Repeat exactly, and only, the lines running from the one that holds "221 105 245)" to the end of the records.

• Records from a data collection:
---------------
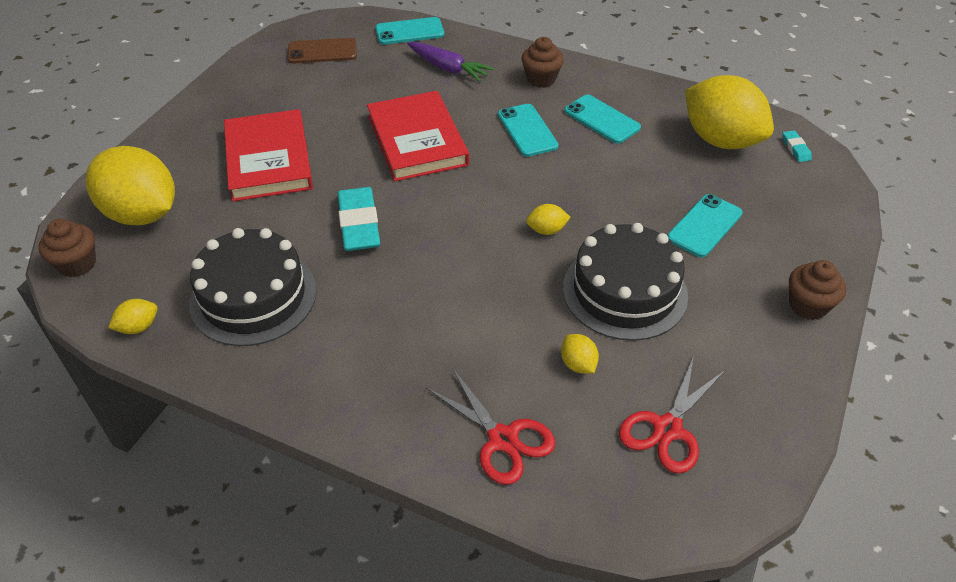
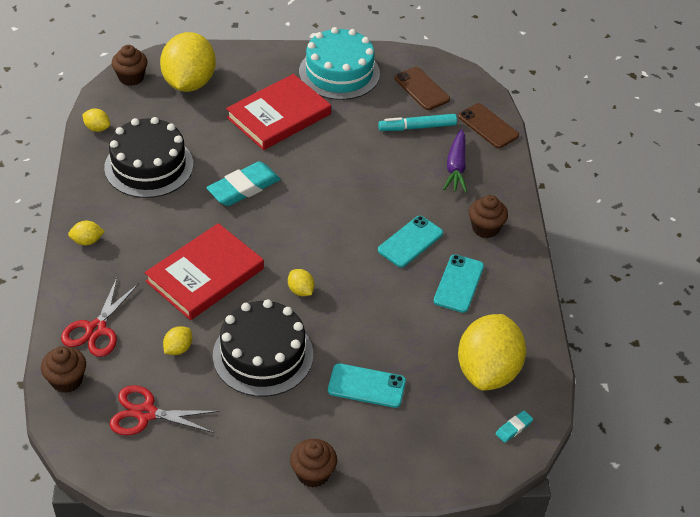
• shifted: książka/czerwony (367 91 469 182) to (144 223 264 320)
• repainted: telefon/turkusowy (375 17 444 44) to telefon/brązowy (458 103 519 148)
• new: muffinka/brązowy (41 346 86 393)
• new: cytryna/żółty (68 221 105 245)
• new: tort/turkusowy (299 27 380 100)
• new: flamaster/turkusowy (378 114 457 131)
---------------
• COMPLETED EXERCISE:
• new: cytryna/żółty (68 221 105 245)
• new: tort/turkusowy (299 27 380 100)
• new: flamaster/turkusowy (378 114 457 131)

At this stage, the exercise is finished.